>>>

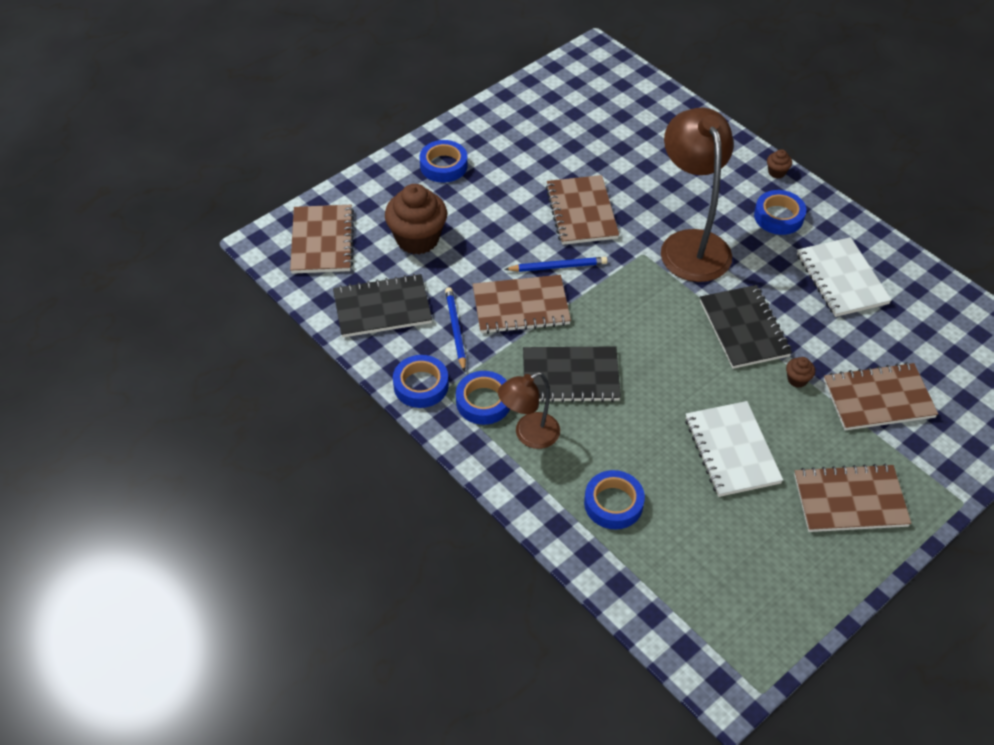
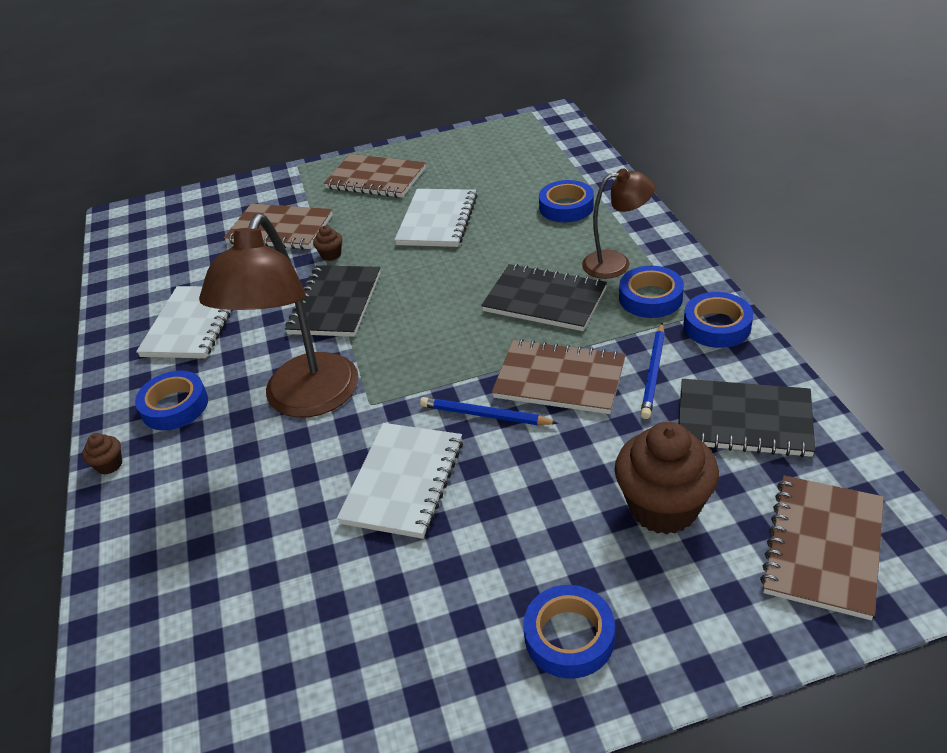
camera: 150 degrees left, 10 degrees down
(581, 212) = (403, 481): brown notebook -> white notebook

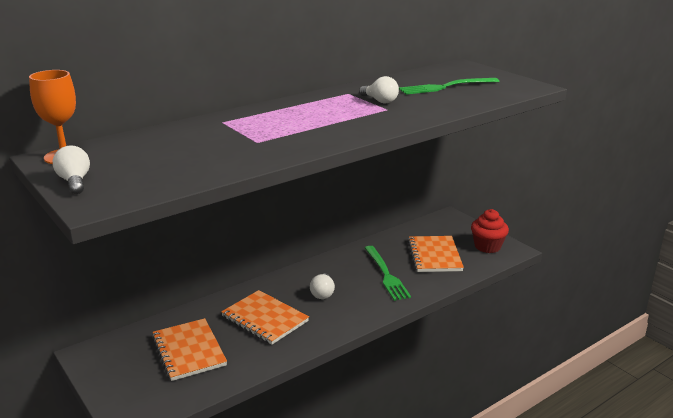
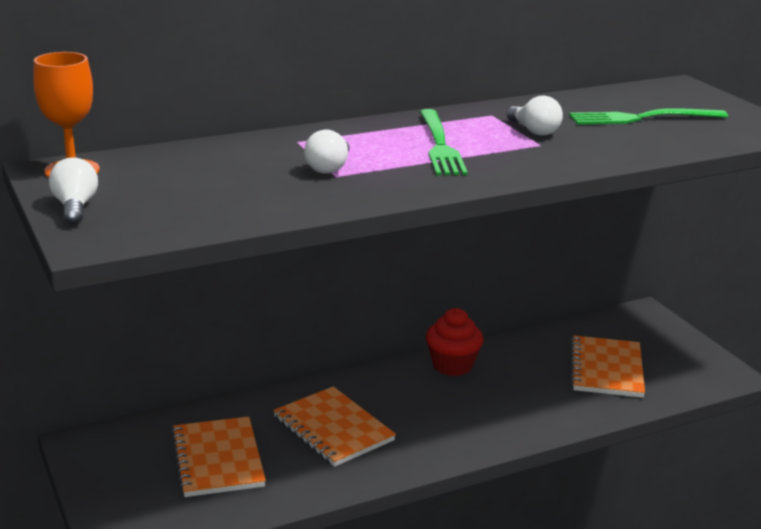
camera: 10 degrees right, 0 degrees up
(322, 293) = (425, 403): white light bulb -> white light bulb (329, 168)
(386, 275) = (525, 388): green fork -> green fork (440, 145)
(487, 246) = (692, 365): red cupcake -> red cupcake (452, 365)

<<<

[Exercise directions] Without the pictures, transcribe the listing above exactly.

[Result]
camera: 150 degrees left, 10 degrees down
(581, 212) = (403, 481): brown notebook -> white notebook

camera: 10 degrees right, 0 degrees up
(322, 293) = (425, 403): white light bulb -> white light bulb (329, 168)
(386, 275) = (525, 388): green fork -> green fork (440, 145)
(487, 246) = (692, 365): red cupcake -> red cupcake (452, 365)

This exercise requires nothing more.